Extracted records.

Content starts

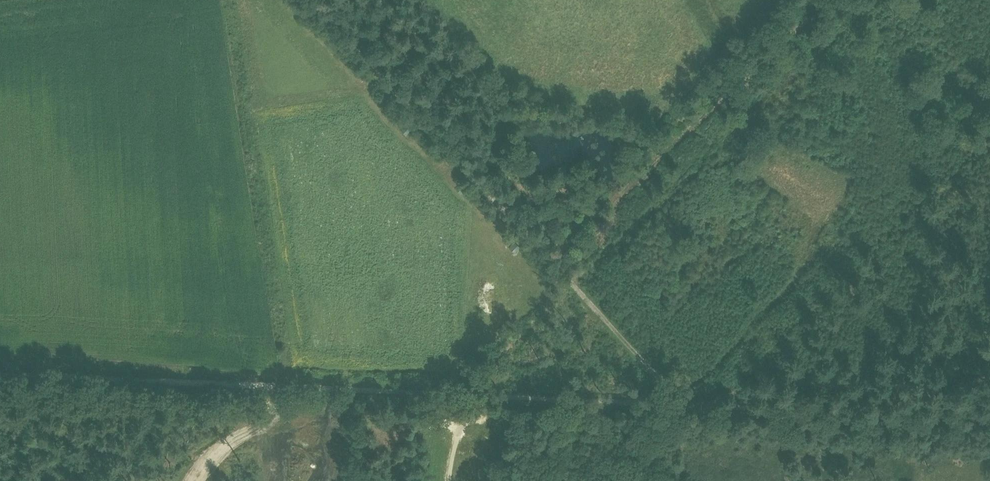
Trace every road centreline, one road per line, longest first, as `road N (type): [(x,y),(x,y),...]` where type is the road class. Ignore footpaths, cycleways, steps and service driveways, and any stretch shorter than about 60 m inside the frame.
road 1 (track): [(989,418),(0,378)]
road 2 (track): [(305,0),(680,405)]

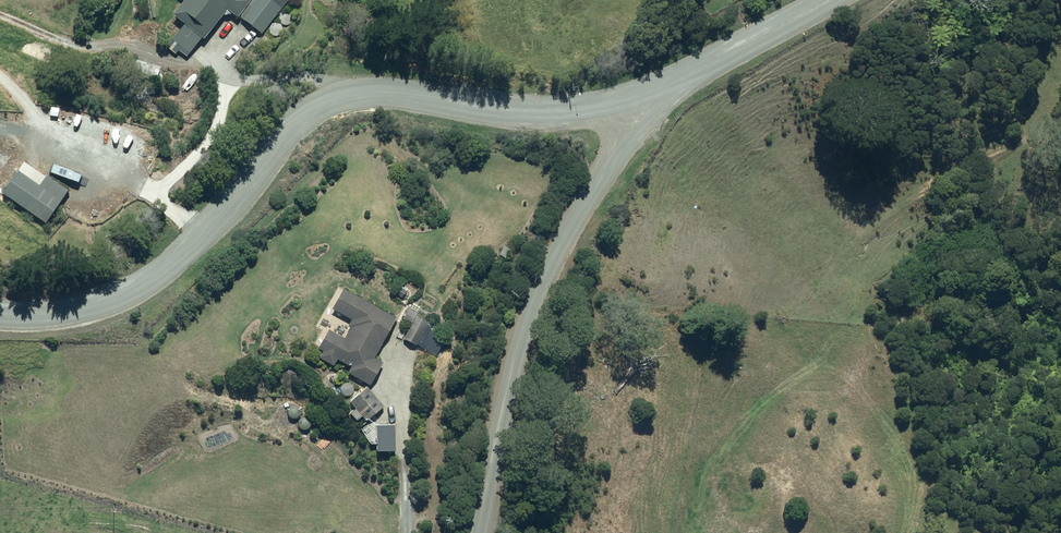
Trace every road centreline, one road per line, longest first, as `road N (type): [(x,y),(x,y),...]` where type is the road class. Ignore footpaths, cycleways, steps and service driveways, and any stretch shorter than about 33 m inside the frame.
road 1 (unclassified): [(0,312),(60,314),(152,279),(185,253),(290,130),(330,100),(388,92),(559,113),(629,100)]
road 2 (residential): [(456,532),(531,307),(616,154),(629,100)]
road 3 (unclassified): [(629,100),(708,67),(826,0)]

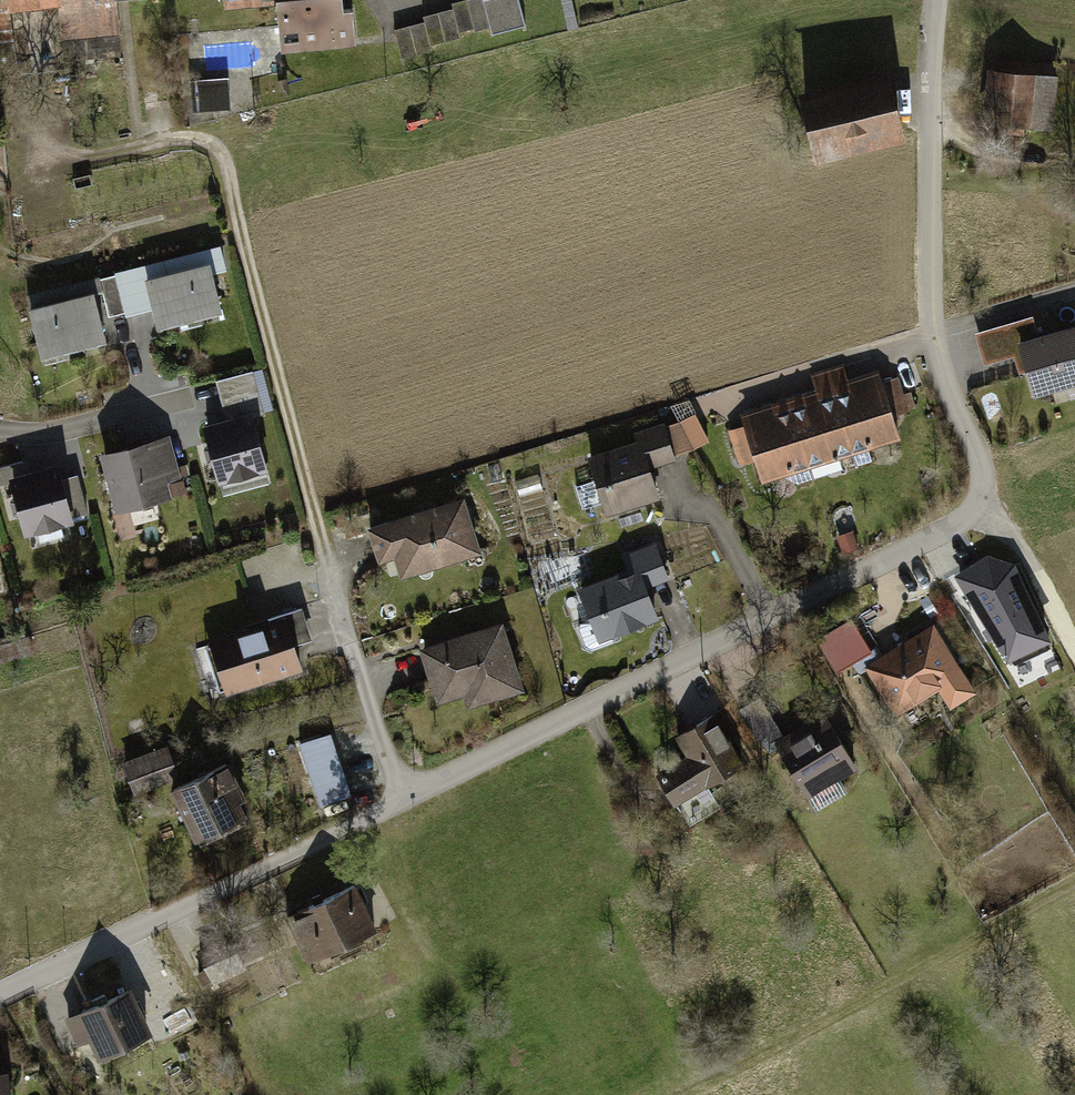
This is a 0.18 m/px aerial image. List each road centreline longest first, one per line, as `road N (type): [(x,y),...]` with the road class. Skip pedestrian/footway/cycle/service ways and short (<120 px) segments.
road 1 (unclassified): [(402,802),(955,527),(980,504),(978,472),(943,382),(935,315),(929,94),(941,0)]
road 2 (track): [(323,545),(224,158),(208,143),(182,140),(57,163),(29,153),(13,135)]
road 3 (unclassified): [(0,993),(402,802)]
road 4 (residential): [(402,802),(323,545)]
road 5 (track): [(980,504),(1017,539),(1074,639)]

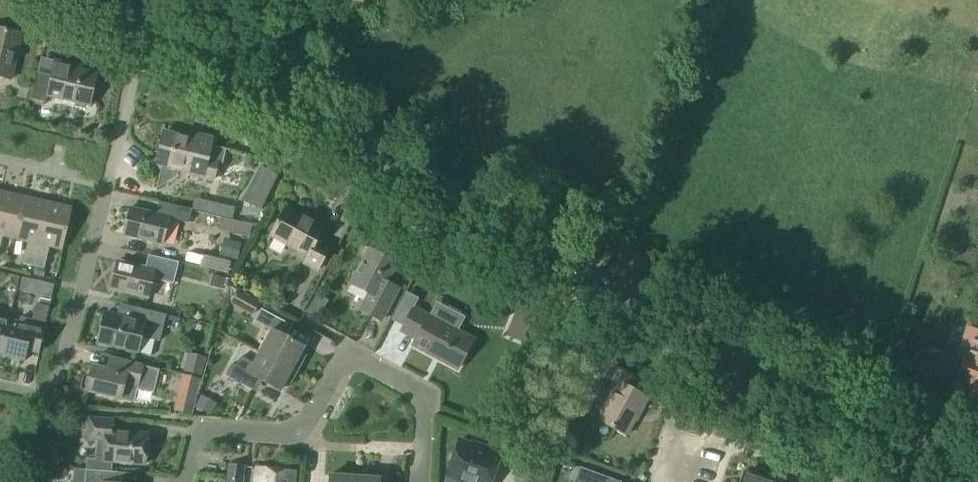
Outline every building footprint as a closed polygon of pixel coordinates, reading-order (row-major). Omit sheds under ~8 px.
[(10,80),(21,34),(0,30),(0,77),(10,80)] [(47,96),(89,105),(96,75),(69,69),(70,65),(54,61),(51,77),(47,96)] [(47,96),(51,77),(37,74),(31,100),(45,103),(47,96)] [(155,167),(159,168),(156,181),(166,183),(176,177),(177,173),(212,181),(216,161),(223,163),(226,150),(210,147),(212,139),(197,136),(196,141),(163,133),(155,167)] [(260,167),(243,202),(261,210),(278,175),(260,167)] [(2,236),(15,239),(24,197),(1,192),(0,195),(0,244),(2,236)] [(33,267),(48,203),(24,197),(15,239),(27,242),(22,264),(33,267)] [(207,213),(223,217),(225,205),(210,201),(207,213)] [(123,235),(162,244),(168,219),(186,223),(190,210),(157,202),(154,214),(129,208),(123,235)] [(62,250),(71,208),(48,203),(33,267),(43,269),(48,247),(62,250)] [(269,237),(307,257),(303,264),(316,271),(329,247),(316,240),(323,226),(299,213),(297,217),(283,210),(269,237)] [(216,225),(246,233),(248,225),(218,217),(216,225)] [(219,255),(236,259),(240,243),(223,239),(219,255)] [(360,310),(380,321),(396,291),(384,284),(394,265),(368,251),(361,265),(360,265),(349,284),(368,295),(360,310)] [(110,290),(147,299),(152,280),(172,285),(177,263),(147,255),(144,268),(117,261),(110,290)] [(49,298),(52,286),(38,282),(35,295),(49,298)] [(242,309),(252,314),(258,302),(248,297),(242,309)] [(535,310),(519,303),(512,319),(528,326),(534,312),(535,310)] [(17,322),(8,320),(0,356),(24,361),(30,335),(41,337),(48,307),(35,304),(32,320),(20,317),(17,322)] [(97,343),(136,352),(140,336),(158,341),(164,315),(136,308),(133,320),(104,313),(97,343)] [(399,332),(415,340),(411,346),(455,370),(471,340),(427,317),(427,318),(411,309),(399,332)] [(258,353),(296,374),(305,357),(301,349),(301,348),(279,336),(285,325),(259,310),(252,322),(270,332),(258,353)] [(0,356),(8,320),(0,318),(0,356)] [(977,331),(967,360),(964,359),(958,378),(953,394),(977,402),(977,332),(977,331)] [(288,389),(296,374),(258,353),(251,365),(239,358),(234,368),(229,366),(223,377),(249,391),(256,380),(277,392),(279,389),(288,389)] [(188,354),(183,372),(201,377),(206,359),(188,354)] [(120,399),(120,398),(133,401),(136,388),(153,393),(158,372),(108,359),(105,370),(91,366),(88,378),(83,376),(80,388),(85,390),(85,391),(120,399)] [(607,378),(617,383),(628,389),(633,379),(613,368),(607,378)] [(178,393),(193,396),(197,380),(182,376),(178,393)] [(628,389),(617,383),(597,420),(624,436),(645,399),(628,389)] [(194,407),(209,415),(215,403),(200,395),(194,407)] [(103,462),(146,465),(147,437),(112,435),(113,422),(90,421),(89,443),(104,443),(103,462)] [(498,456),(485,451),(486,448),(471,443),(470,446),(457,441),(444,475),(463,481),(489,481),(498,456)] [(548,479),(552,464),(525,457),(521,472),(548,479)] [(242,468),(227,466),(225,481),(241,481),(242,468)] [(619,481),(580,467),(575,481),(619,481)] [(294,473),(254,469),(253,481),(293,481),(294,473)] [(115,473),(86,471),(85,481),(115,481),(115,473)] [(764,480),(743,472),(740,481),(763,481),(764,480)]
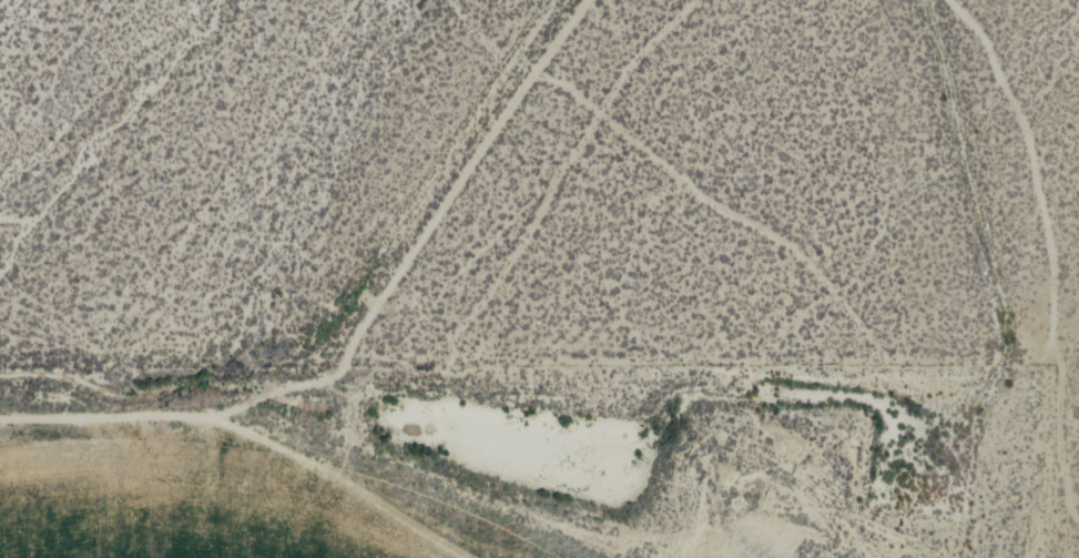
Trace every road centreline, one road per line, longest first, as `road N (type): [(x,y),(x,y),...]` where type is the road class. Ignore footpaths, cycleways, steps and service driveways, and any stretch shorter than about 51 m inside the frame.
road 1 (track): [(592,0),(340,376),(265,403),(232,395),(0,408)]
road 2 (track): [(948,0),(988,55),(1029,148),(1053,278),(1035,377),(1078,524)]
road 3 (track): [(692,0),(594,116),(492,291),(444,345),(355,353)]
road 4 (track): [(537,78),(689,189),(793,244),(887,355)]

Content ends

Required work. Except for the pictures, set down all of the records exactly.

Answer to this exercise.
Trace every road centreline, one road per line, longest first, as `road N (type): [(x,y),(x,y),...]` where type is the road class. Ignore footpaths, cycleways, steps and service driveways, and any stretch shorter than about 60 m inside the frame.
road 1 (track): [(989,418),(0,378)]
road 2 (track): [(305,0),(680,405)]

Trace every road centreline, one road per line, longest first, as `road N (type): [(x,y),(x,y),...]` where type is the road class. Ignore footpaths, cycleways, steps and service driveways, and any stretch shorter than about 33 m inside the frame.
road 1 (unclassified): [(0,312),(60,314),(152,279),(185,253),(290,130),(330,100),(388,92),(559,113),(629,100)]
road 2 (residential): [(456,532),(531,307),(616,154),(629,100)]
road 3 (unclassified): [(629,100),(708,67),(826,0)]

This is a 0.18 m/px aerial image. List each road centreline longest first, one per line, as `road N (type): [(x,y),...]` with the road class. Skip pedestrian/footway/cycle/service ways and short (<120 px) segments.
road 1 (unclassified): [(402,802),(955,527),(980,504),(978,472),(943,382),(935,315),(929,94),(941,0)]
road 2 (track): [(323,545),(224,158),(208,143),(182,140),(57,163),(29,153),(13,135)]
road 3 (unclassified): [(0,993),(402,802)]
road 4 (residential): [(402,802),(323,545)]
road 5 (track): [(980,504),(1017,539),(1074,639)]

Outline every building footprint as a closed polygon of pixel coordinates, reading-order (row-major). Omit sheds under ~8 px.
[(10,80),(21,34),(0,30),(0,77),(10,80)] [(47,96),(89,105),(96,75),(69,69),(70,65),(54,61),(51,77),(47,96)] [(47,96),(51,77),(37,74),(31,100),(45,103),(47,96)] [(155,167),(159,168),(156,181),(166,183),(176,177),(177,173),(212,181),(216,161),(223,163),(226,150),(210,147),(212,139),(197,136),(196,141),(163,133),(155,167)] [(260,167),(243,202),(261,210),(278,175),(260,167)] [(2,236),(15,239),(24,197),(1,192),(0,195),(0,244),(2,236)] [(33,267),(48,203),(24,197),(15,239),(27,242),(22,264),(33,267)] [(207,213),(223,217),(225,205),(210,201),(207,213)] [(123,235),(162,244),(168,219),(186,223),(190,210),(157,202),(154,214),(129,208),(123,235)] [(62,250),(71,208),(48,203),(33,267),(43,269),(48,247),(62,250)] [(269,237),(307,257),(303,264),(316,271),(329,247),(316,240),(323,226),(299,213),(297,217),(283,210),(269,237)] [(216,225),(246,233),(248,225),(218,217),(216,225)] [(219,255),(236,259),(240,243),(223,239),(219,255)] [(360,310),(380,321),(396,291),(384,284),(394,265),(368,251),(361,265),(360,265),(349,284),(368,295),(360,310)] [(110,290),(147,299),(152,280),(172,285),(177,263),(147,255),(144,268),(117,261),(110,290)] [(49,298),(52,286),(38,282),(35,295),(49,298)] [(242,309),(252,314),(258,302),(248,297),(242,309)] [(535,310),(519,303),(512,319),(528,326),(534,312),(535,310)] [(17,322),(8,320),(0,356),(24,361),(30,335),(41,337),(48,307),(35,304),(32,320),(20,317),(17,322)] [(97,343),(136,352),(140,336),(158,341),(164,315),(136,308),(133,320),(104,313),(97,343)] [(399,332),(415,340),(411,346),(455,370),(471,340),(427,317),(427,318),(411,309),(399,332)] [(258,353),(296,374),(305,357),(301,349),(301,348),(279,336),(285,325),(259,310),(252,322),(270,332),(258,353)] [(0,356),(8,320),(0,318),(0,356)] [(977,331),(967,360),(964,359),(958,378),(953,394),(977,402),(977,332),(977,331)] [(288,389),(296,374),(258,353),(251,365),(239,358),(234,368),(229,366),(223,377),(249,391),(256,380),(277,392),(279,389),(288,389)] [(188,354),(183,372),(201,377),(206,359),(188,354)] [(120,399),(120,398),(133,401),(136,388),(153,393),(158,372),(108,359),(105,370),(91,366),(88,378),(83,376),(80,388),(85,390),(85,391),(120,399)] [(607,378),(617,383),(628,389),(633,379),(613,368),(607,378)] [(178,393),(193,396),(197,380),(182,376),(178,393)] [(628,389),(617,383),(597,420),(624,436),(645,399),(628,389)] [(194,407),(209,415),(215,403),(200,395),(194,407)] [(103,462),(146,465),(147,437),(112,435),(113,422),(90,421),(89,443),(104,443),(103,462)] [(498,456),(485,451),(486,448),(471,443),(470,446),(457,441),(444,475),(463,481),(489,481),(498,456)] [(548,479),(552,464),(525,457),(521,472),(548,479)] [(242,468),(227,466),(225,481),(241,481),(242,468)] [(619,481),(580,467),(575,481),(619,481)] [(294,473),(254,469),(253,481),(293,481),(294,473)] [(115,473),(86,471),(85,481),(115,481),(115,473)] [(764,480),(743,472),(740,481),(763,481),(764,480)]
Trace every road centreline, one road per line, longest first, as `road N (type): [(x,y),(x,y),...]` where type is the road class. Ignore footpaths, cycleways, steps and service driveways, and any stretch shorter than about 51 m inside the frame.
road 1 (track): [(592,0),(340,376),(265,403),(232,395),(0,408)]
road 2 (track): [(948,0),(988,55),(1029,148),(1053,278),(1035,377),(1078,524)]
road 3 (track): [(692,0),(594,116),(492,291),(444,345),(355,353)]
road 4 (track): [(537,78),(689,189),(793,244),(887,355)]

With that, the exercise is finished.